------ THE INPUT ------
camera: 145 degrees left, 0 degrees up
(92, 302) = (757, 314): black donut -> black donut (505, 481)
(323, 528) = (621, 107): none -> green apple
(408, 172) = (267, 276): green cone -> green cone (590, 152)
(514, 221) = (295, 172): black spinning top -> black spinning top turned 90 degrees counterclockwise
------
------ THE INPUT ------
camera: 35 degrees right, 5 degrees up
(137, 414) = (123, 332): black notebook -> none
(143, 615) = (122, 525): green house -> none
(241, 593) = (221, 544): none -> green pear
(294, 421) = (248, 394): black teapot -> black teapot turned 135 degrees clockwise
------
▸ AIM OF THE TASK
Using the records above, write out exactly the lines between the one holding "camera: 145 degrees left, 0 degrees up" and the one holding "(408, 172) = (267, 276): green", inclusive; leave everything else out.

▸ OUTPUT BELOW
camera: 145 degrees left, 0 degrees up
(92, 302) = (757, 314): black donut -> black donut (505, 481)
(323, 528) = (621, 107): none -> green apple
(408, 172) = (267, 276): green cone -> green cone (590, 152)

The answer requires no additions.